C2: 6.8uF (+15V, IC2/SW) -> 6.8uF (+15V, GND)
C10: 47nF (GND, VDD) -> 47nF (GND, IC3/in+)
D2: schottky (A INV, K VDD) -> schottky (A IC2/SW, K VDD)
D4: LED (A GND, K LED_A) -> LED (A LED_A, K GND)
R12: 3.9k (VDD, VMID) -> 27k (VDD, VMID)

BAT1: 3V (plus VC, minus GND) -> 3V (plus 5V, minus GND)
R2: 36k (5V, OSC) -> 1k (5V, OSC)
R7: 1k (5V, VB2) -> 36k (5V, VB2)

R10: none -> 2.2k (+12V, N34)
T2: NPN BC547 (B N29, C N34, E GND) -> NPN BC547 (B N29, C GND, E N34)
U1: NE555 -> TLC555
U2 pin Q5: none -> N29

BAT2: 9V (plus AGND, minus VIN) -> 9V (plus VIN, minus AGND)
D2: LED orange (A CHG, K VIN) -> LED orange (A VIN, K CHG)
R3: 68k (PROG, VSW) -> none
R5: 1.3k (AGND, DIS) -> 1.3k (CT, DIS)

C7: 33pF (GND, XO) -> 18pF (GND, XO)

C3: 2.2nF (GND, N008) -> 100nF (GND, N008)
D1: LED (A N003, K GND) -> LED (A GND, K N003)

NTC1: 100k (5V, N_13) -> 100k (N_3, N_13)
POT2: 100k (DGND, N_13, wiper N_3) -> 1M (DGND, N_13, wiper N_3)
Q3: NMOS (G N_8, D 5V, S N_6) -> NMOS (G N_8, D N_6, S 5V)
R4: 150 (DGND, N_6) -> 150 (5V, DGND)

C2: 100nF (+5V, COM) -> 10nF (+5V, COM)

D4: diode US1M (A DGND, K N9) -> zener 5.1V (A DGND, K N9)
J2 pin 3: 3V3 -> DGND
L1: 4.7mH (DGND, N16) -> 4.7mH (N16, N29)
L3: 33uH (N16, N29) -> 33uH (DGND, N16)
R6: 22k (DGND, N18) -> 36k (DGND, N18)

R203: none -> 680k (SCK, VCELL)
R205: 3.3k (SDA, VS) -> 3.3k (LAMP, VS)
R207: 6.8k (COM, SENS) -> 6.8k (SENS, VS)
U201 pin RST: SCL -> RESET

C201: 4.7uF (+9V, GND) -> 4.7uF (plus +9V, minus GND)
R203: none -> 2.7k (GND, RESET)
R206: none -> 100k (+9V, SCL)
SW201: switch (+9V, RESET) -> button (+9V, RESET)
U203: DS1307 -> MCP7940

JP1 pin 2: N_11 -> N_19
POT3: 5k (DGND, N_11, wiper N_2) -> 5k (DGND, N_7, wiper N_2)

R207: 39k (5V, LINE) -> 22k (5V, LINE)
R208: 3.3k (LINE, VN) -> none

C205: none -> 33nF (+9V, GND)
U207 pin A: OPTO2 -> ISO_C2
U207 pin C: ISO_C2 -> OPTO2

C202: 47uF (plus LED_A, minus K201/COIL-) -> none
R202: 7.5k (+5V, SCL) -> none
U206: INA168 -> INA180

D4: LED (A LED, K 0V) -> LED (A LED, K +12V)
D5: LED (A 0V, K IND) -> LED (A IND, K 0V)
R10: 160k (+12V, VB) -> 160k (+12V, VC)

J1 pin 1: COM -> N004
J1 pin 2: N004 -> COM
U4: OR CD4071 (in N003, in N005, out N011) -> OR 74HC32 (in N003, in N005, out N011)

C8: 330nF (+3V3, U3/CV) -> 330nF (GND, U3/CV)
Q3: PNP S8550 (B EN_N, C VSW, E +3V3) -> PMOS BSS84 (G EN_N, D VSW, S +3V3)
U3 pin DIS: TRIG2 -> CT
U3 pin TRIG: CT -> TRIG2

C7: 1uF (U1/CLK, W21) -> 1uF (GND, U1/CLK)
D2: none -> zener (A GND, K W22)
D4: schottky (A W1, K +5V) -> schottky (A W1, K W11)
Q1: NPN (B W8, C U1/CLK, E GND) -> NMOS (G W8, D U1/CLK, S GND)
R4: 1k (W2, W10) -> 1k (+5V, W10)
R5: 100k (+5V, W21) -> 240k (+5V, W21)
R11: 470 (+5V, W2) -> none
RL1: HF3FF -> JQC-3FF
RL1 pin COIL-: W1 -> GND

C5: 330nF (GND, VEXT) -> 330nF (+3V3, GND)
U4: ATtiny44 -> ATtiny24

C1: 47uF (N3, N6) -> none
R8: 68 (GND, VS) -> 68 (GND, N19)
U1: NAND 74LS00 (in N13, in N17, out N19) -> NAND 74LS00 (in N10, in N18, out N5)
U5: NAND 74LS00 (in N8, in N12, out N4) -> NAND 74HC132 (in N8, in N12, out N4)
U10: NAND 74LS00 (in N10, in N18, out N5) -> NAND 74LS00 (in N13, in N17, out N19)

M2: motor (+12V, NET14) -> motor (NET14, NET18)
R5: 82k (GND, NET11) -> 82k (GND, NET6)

◇ ◇ ◇ ◇ ◇ ◇ ◇

> _The task_: Look through the entries above. Copy out every line holding the word "zener".

> _Result of this exercise_:
D4: diode US1M (A DGND, K N9) -> zener 5.1V (A DGND, K N9)
D2: none -> zener (A GND, K W22)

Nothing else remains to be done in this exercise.